PROBLEM STATEMENT
Please transcribe the listing below in full and word for word, without its pictures.

LISTED RECORDS
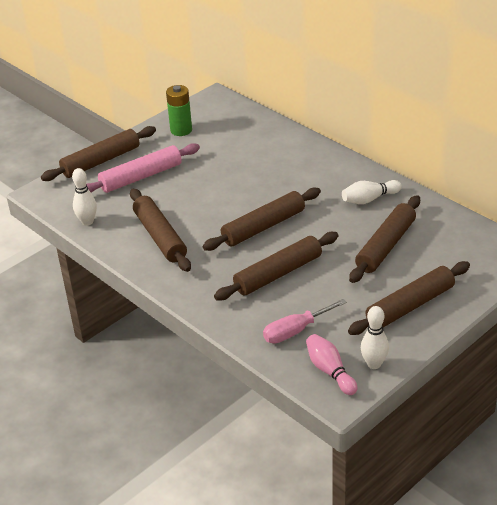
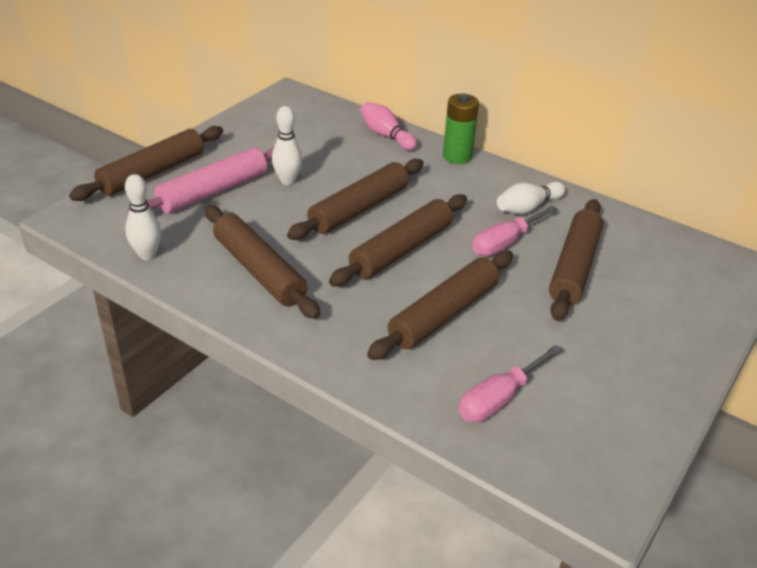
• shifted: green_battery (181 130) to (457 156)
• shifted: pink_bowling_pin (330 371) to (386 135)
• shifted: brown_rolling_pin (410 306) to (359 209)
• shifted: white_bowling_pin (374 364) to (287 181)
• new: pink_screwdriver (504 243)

SOLUTION TO THIS EXERCISE
• shifted: green_battery (181 130) to (457 156)
• shifted: pink_bowling_pin (330 371) to (386 135)
• shifted: brown_rolling_pin (410 306) to (359 209)
• shifted: white_bowling_pin (374 364) to (287 181)
• new: pink_screwdriver (504 243)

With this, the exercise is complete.